**** DATA FOR REVIEW ****

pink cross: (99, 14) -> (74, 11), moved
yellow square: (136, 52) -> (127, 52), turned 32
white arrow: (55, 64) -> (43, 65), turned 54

****
**** DATA FOR REVIEW ****

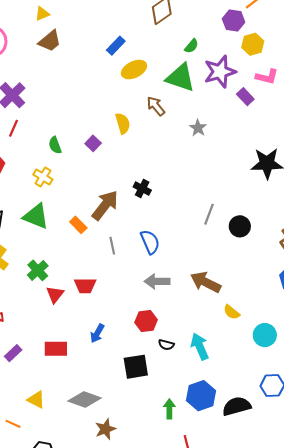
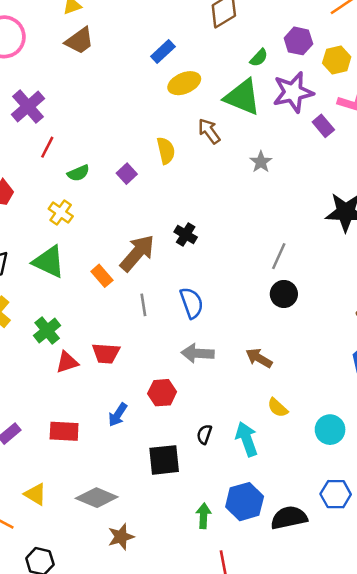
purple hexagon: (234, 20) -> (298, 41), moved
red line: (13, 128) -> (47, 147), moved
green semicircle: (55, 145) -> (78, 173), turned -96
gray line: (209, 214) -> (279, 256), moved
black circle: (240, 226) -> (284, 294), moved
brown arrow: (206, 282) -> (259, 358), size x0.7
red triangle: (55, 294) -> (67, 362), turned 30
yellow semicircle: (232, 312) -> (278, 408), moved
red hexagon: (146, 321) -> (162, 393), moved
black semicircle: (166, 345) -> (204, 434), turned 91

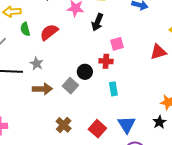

****

TASK STATEMENT: Which lines of the records above contain the word "semicircle"? Show each of them.

ANSWER TO THIS EXERCISE:
green semicircle: (55, 145) -> (78, 173), turned -96
yellow semicircle: (232, 312) -> (278, 408), moved
black semicircle: (166, 345) -> (204, 434), turned 91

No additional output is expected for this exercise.